:: Problem to work on ::
Locate each line in the data below that contains the string "positions", and reproduce every such line in full.

:: Data to use ::
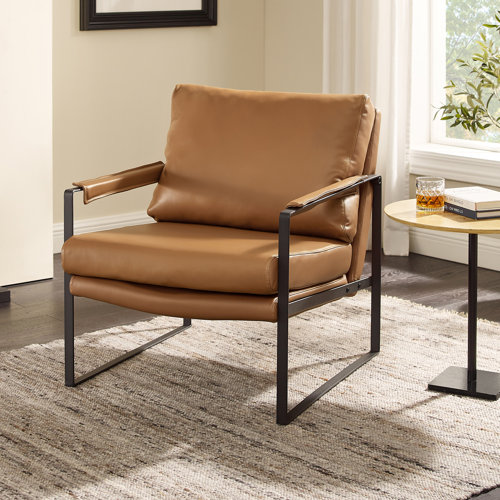
Identify the location of glass with brown liquid. (426, 192).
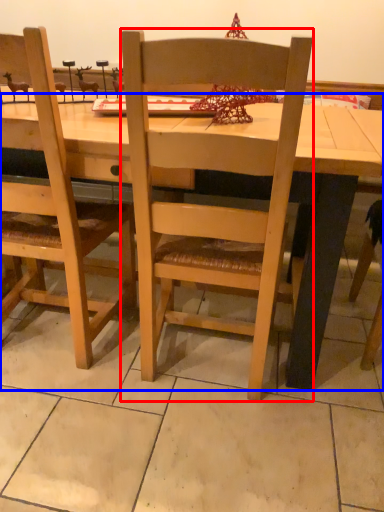
Question: Which point is further to the camera, chair (highlighted by a red box) or desk (highlighted by a blue box)?

Choices:
 (A) chair
 (B) desk

Answer: (B)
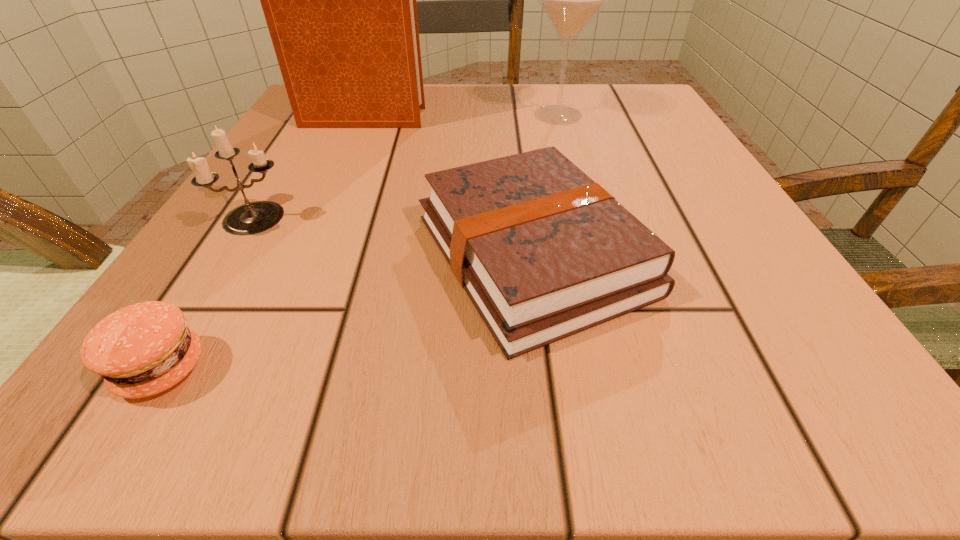
Locate an element on the screen. free space that satisfies the following two spatial constraints: 1. on the open cover of the nearer hardback book; 2. on the left side of the taller hardback book is located at coordinates (300, 254).

What are the coordinates of `free region that satisfies the following two spatial constraints: 1. on the open cover of the taller hardback book; 2. on the left side of the nearer hardback book` in the screenshot? It's located at (300, 254).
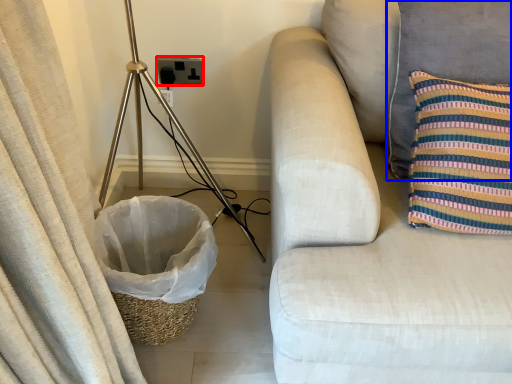
Question: Among these objects, which one is farthest to the camera, electric outlet (highlighted by a red box) or pillow (highlighted by a blue box)?

Choices:
 (A) electric outlet
 (B) pillow

Answer: (A)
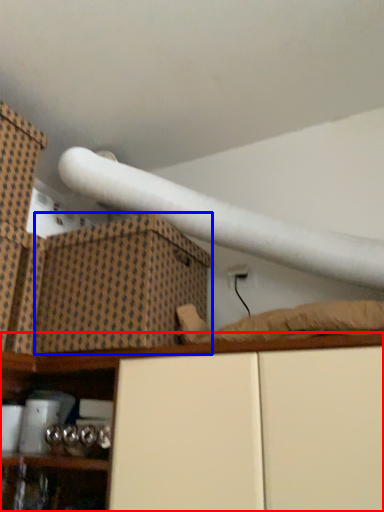
Question: Which object is closer to the camera taking this photo, shelf (highlighted by a red box) or cardboard box (highlighted by a blue box)?

Choices:
 (A) shelf
 (B) cardboard box

Answer: (A)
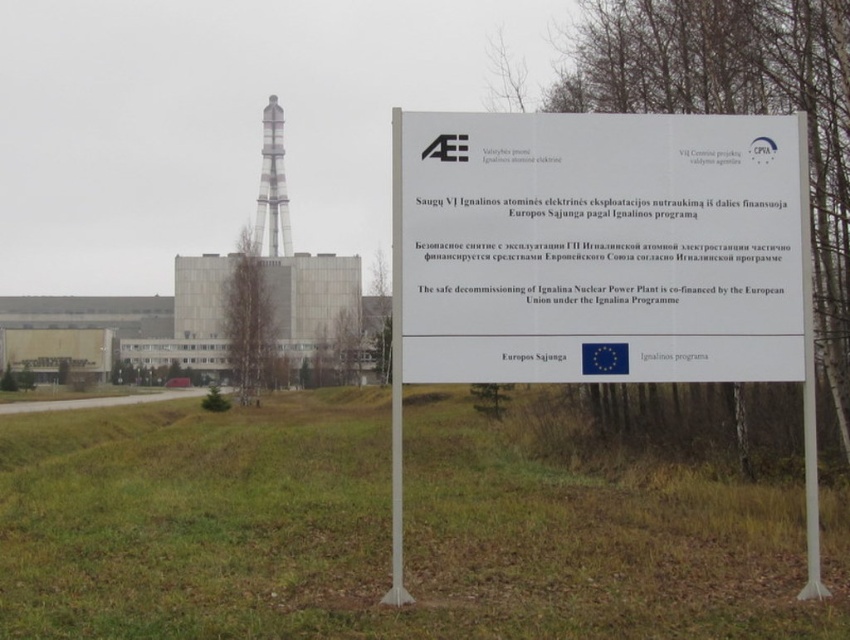
Who is positioned more to the left, green grass at center or white metallic pole at center?

From the viewer's perspective, green grass at center appears more on the left side.

Can you confirm if green grass at center is bigger than white metallic pole at center?

Yes.

Does point (162, 560) come closer to viewer compared to point (391, 595)?

No, it is behind (391, 595).

The image size is (850, 640). Identify the location of green grass at center. (378, 532).

Can you confirm if green grass at center is thinner than white paper sign at center?

In fact, green grass at center might be wider than white paper sign at center.

Who is lower down, green grass at center or white paper sign at center?

green grass at center is lower down.

Locate an element on the screen. The height and width of the screenshot is (640, 850). green grass at center is located at coordinates (378, 532).

Describe the element at coordinates (599, 260) in the screenshot. The image size is (850, 640). I see `white paper sign at center` at that location.

Can you confirm if white paper sign at center is positioned to the left of white plastic pole at center?

Yes, white paper sign at center is to the left of white plastic pole at center.

Is point (616, 305) closer to viewer compared to point (808, 330)?

Yes, point (616, 305) is in front of point (808, 330).

The width and height of the screenshot is (850, 640). Identify the location of white paper sign at center. (599, 260).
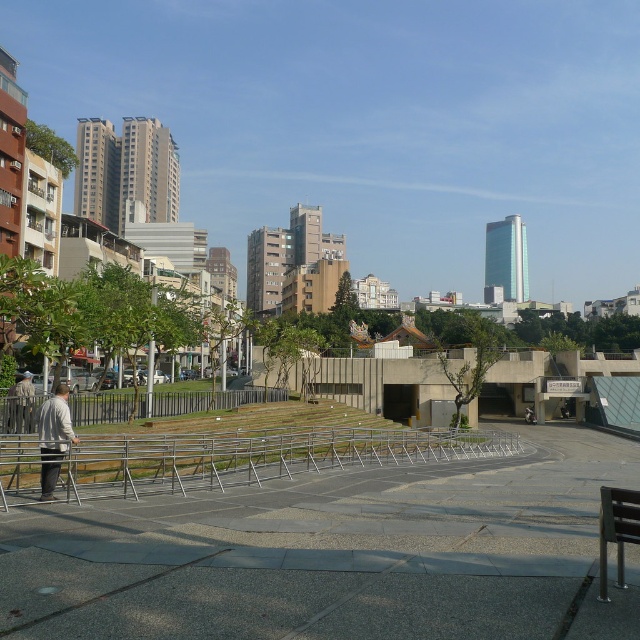
You are a delivery person standing at the entrance of the park. You need to deliver a package to the light gray sweater at left and the light brown leather jacket at lower left. Which one is farther from your current position?

The light gray sweater at left is farther from your current position because it is 34.27 feet away from the light brown leather jacket at lower left, which is closer to the entrance.

You are a park visitor who wants to sit on the black metal bench at lower right. However, there is a light brown leather jacket at lower left in the way. Can you sit on the bench without moving the jacket?

The black metal bench at lower right is above the light brown leather jacket at lower left, meaning the bench is elevated and not directly obstructed by the jacket. Therefore, you can sit on the bench without moving the jacket.

You are a visitor in the park and want to sit on the black metal bench at lower right. Which direction should you walk from the silver metallic rail at center to reach it?

You should walk to the right from the silver metallic rail at center to reach the black metal bench at lower right because the silver metallic rail at center is to the left of the black metal bench at lower right.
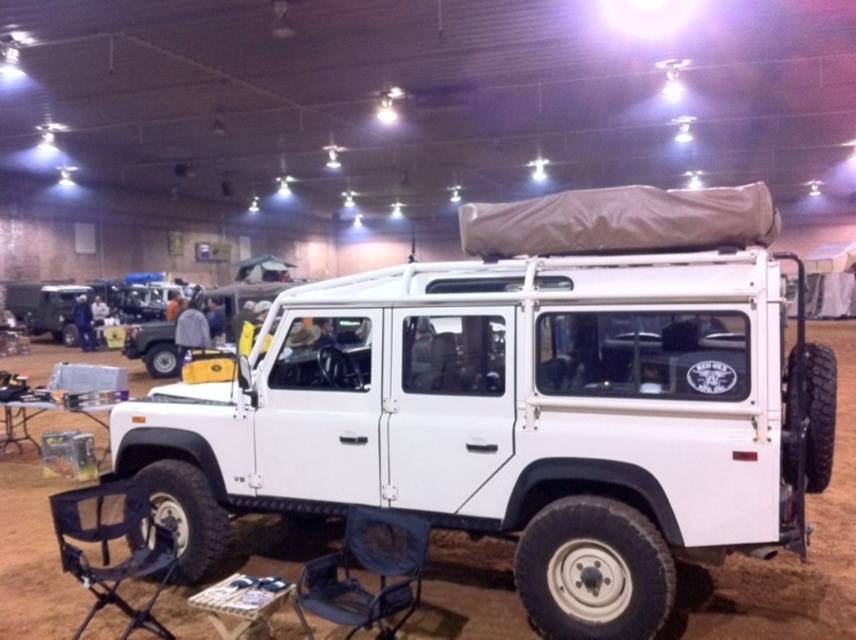
Who is positioned more to the left, gray fabric chair at lower center or black mesh folding chair at lower left?

black mesh folding chair at lower left

Find the location of `gray fabric chair at lower center`. gray fabric chair at lower center is located at coordinates (366, 570).

This screenshot has height=640, width=856. What are the coordinates of `gray fabric chair at lower center` in the screenshot? It's located at (366, 570).

Is white matte suv at center to the left of gray fabric chair at lower center from the viewer's perspective?

No, white matte suv at center is not to the left of gray fabric chair at lower center.

Is white matte suv at center smaller than gray fabric chair at lower center?

No, white matte suv at center is not smaller than gray fabric chair at lower center.

Is point (642, 372) more distant than point (372, 560)?

No.

You are a GUI agent. You are given a task and a screenshot of the screen. Output one action in this format:
    pyautogui.click(x=<x>, y=<y>)
    Task: Click on the white matte suv at center
    
    Given the screenshot: What is the action you would take?
    pyautogui.click(x=526, y=403)

Which is above, white matte suv at center or black mesh folding chair at lower left?

white matte suv at center is higher up.

Can you confirm if white matte suv at center is thinner than black mesh folding chair at lower left?

No.

Does point (752, 333) come closer to viewer compared to point (64, 547)?

Yes, point (752, 333) is closer to viewer.

You are a GUI agent. You are given a task and a screenshot of the screen. Output one action in this format:
    pyautogui.click(x=<x>, y=<y>)
    Task: Click on the white matte suv at center
    This screenshot has width=856, height=640.
    Given the screenshot: What is the action you would take?
    pyautogui.click(x=526, y=403)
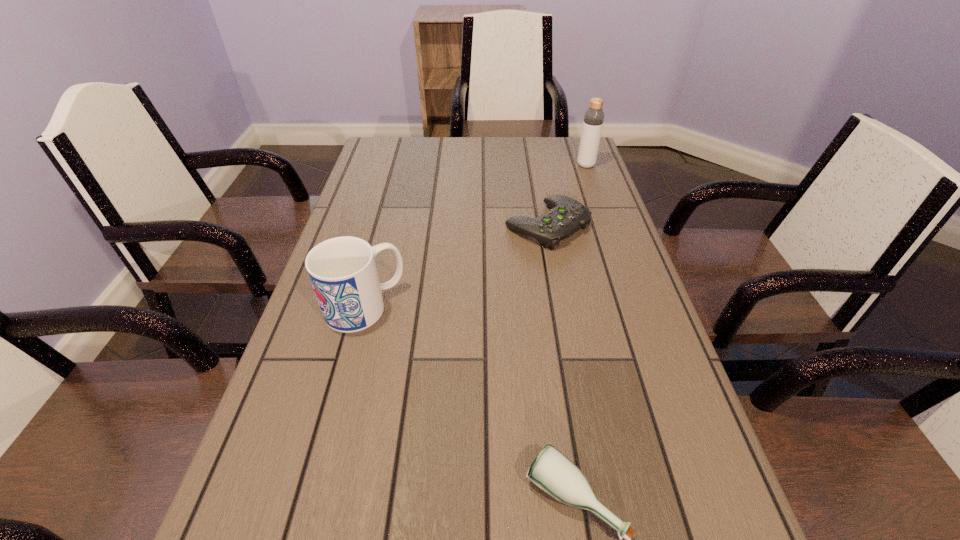
This screenshot has height=540, width=960. What are the coordinates of `vacant area that lies between the third farthest object and the farther bottle` in the screenshot? It's located at (475, 236).

I want to click on free area in between the farther bottle and the third nearest object, so click(x=566, y=195).

The image size is (960, 540). In order to click on free space between the second nearest object and the shortest object in this screenshot , I will do `click(456, 266)`.

I want to click on the second closest object to the farther bottle, so click(342, 270).

Image resolution: width=960 pixels, height=540 pixels. I want to click on object that is the third closest one to the nearer bottle, so click(593, 121).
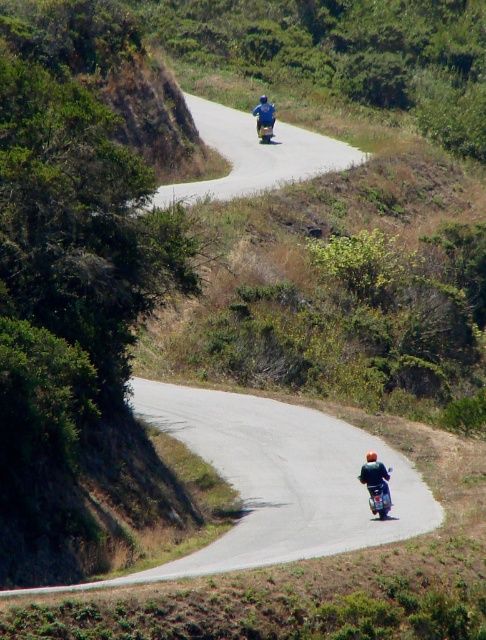
You are a photographer standing at the edge of the smooth asphalt road at center. You want to take a photo of the blue metallic motorcycle at upper center so that it appears larger in the frame. What should you do to achieve this?

To make the blue metallic motorcycle at upper center appear larger in the photo, move closer to it while staying on the smooth asphalt road at center since objects appear larger when they are nearer to the camera.

You are a photographer standing at the starting point of the road. You want to take a photo that includes both the dark blue jacket at lower right and the blue metallic motorcycle at upper center. Which object will appear smaller in the photo?

The dark blue jacket at lower right will appear smaller in the photo because it has a lesser height compared to the blue metallic motorcycle at upper center.

Based on the photo, you are standing at the starting point of the road and want to reach the dark blue jacket at lower right located at point (375, 474). Which direction should you head to reach it?

The dark blue jacket at lower right is located at point (375, 474), so you should head towards the lower right direction to reach it.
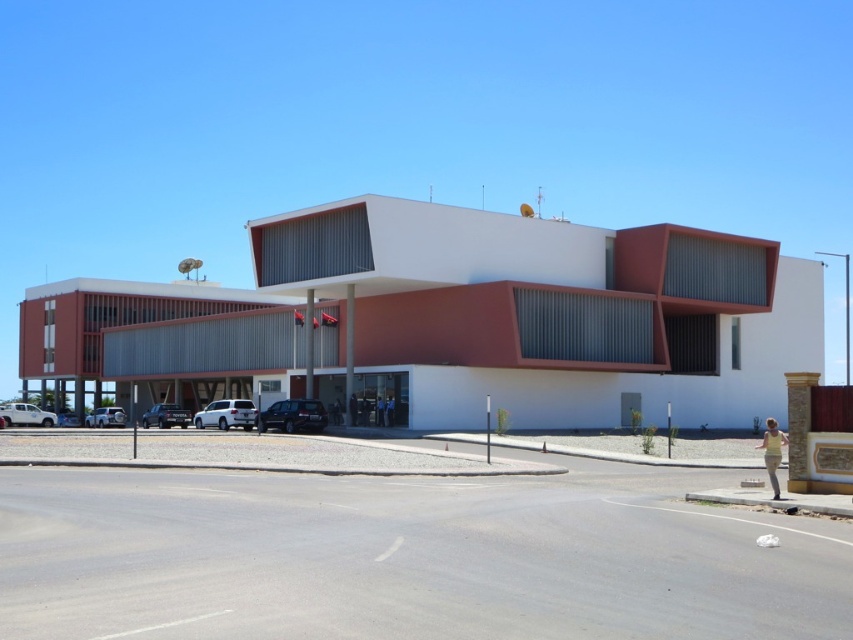
Between point (192, 419) and point (18, 410), which one is positioned behind?

Positioned behind is point (18, 410).

I want to click on satin silver suv at center, so click(x=225, y=413).

Can you confirm if metallic silver car at lower left is positioned to the left of blue uniformed man at center?

Correct, you'll find metallic silver car at lower left to the left of blue uniformed man at center.

Is metallic silver car at lower left wider than blue uniformed man at center?

Yes, metallic silver car at lower left is wider than blue uniformed man at center.

Locate an element on the screen. metallic silver car at lower left is located at coordinates (105, 417).

Locate an element on the screen. Image resolution: width=853 pixels, height=640 pixels. metallic silver car at lower left is located at coordinates (105, 417).

Which is in front, point (183, 419) or point (390, 394)?

Point (390, 394) is more forward.

Can you confirm if satin black car at lower left is positioned to the left of blue uniformed man at center?

Yes, satin black car at lower left is to the left of blue uniformed man at center.

Is point (146, 412) positioned after point (393, 412)?

That is True.

Where is `satin black car at lower left`? This screenshot has height=640, width=853. satin black car at lower left is located at coordinates (165, 416).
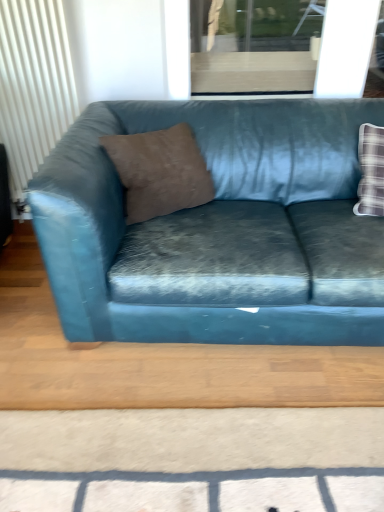
You are a GUI agent. You are given a task and a screenshot of the screen. Output one action in this format:
    pyautogui.click(x=<x>, y=<y>)
    Task: Click on the teal velvet couch at center
    The width and height of the screenshot is (384, 512).
    Given the screenshot: What is the action you would take?
    pyautogui.click(x=218, y=229)

This screenshot has height=512, width=384. What do you see at coordinates (253, 46) in the screenshot? I see `transparent glass window at upper center` at bounding box center [253, 46].

What do you see at coordinates (33, 85) in the screenshot? I see `white textured radiator at left` at bounding box center [33, 85].

Identify the location of brown suede pillow at center. This screenshot has height=512, width=384. (160, 170).

Is transparent glass window at upper center not close to white textured radiator at left?

No, transparent glass window at upper center is not far from white textured radiator at left.

Considering the sizes of transparent glass window at upper center and white textured radiator at left in the image, is transparent glass window at upper center taller or shorter than white textured radiator at left?

transparent glass window at upper center is shorter than white textured radiator at left.

Is transparent glass window at upper center inside or outside of white textured radiator at left?

transparent glass window at upper center cannot be found inside white textured radiator at left.

Is transparent glass window at upper center closer to the viewer compared to white textured radiator at left?

No, transparent glass window at upper center is behind white textured radiator at left.

From the image's perspective, is white textured radiator at left positioned above or below brown suede pillow at center?

Clearly, from the image's perspective, white textured radiator at left is above brown suede pillow at center.

What are the coordinates of `pillow on the right of white textured radiator at left` in the screenshot? It's located at (160, 170).

Considering the relative sizes of white textured radiator at left and transparent glass window at upper center in the image provided, is white textured radiator at left taller than transparent glass window at upper center?

Yes.

From the image's perspective, is white textured radiator at left located above or below transparent glass window at upper center?

Based on their image positions, white textured radiator at left is located beneath transparent glass window at upper center.

Is white textured radiator at left oriented towards transparent glass window at upper center?

No.

Which of these two, white textured radiator at left or transparent glass window at upper center, is wider?

With larger width is white textured radiator at left.

Would you say brown suede pillow at center is inside or outside transparent glass window at upper center?

The correct answer is: outside.

Considering their positions, is brown suede pillow at center located in front of or behind transparent glass window at upper center?

brown suede pillow at center is in front of transparent glass window at upper center.

How much distance is there between brown suede pillow at center and transparent glass window at upper center?

34.82 inches.

Which object is wider, brown suede pillow at center or transparent glass window at upper center?

Wider between the two is brown suede pillow at center.

Which object is wider, teal velvet couch at center or transparent glass window at upper center?

teal velvet couch at center is wider.

From the image's perspective, relative to transparent glass window at upper center, is teal velvet couch at center above or below?

From the image's perspective, teal velvet couch at center appears below transparent glass window at upper center.

Considering the sizes of objects teal velvet couch at center and transparent glass window at upper center in the image provided, who is taller, teal velvet couch at center or transparent glass window at upper center?

Standing taller between the two is teal velvet couch at center.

:: Written solution ::
Based on their image positions, white textured radiator at left is located beneath transparent glass window at upper center.
Considering their positions, is brown suede pillow at center located in front of or behind transparent glass window at upper center?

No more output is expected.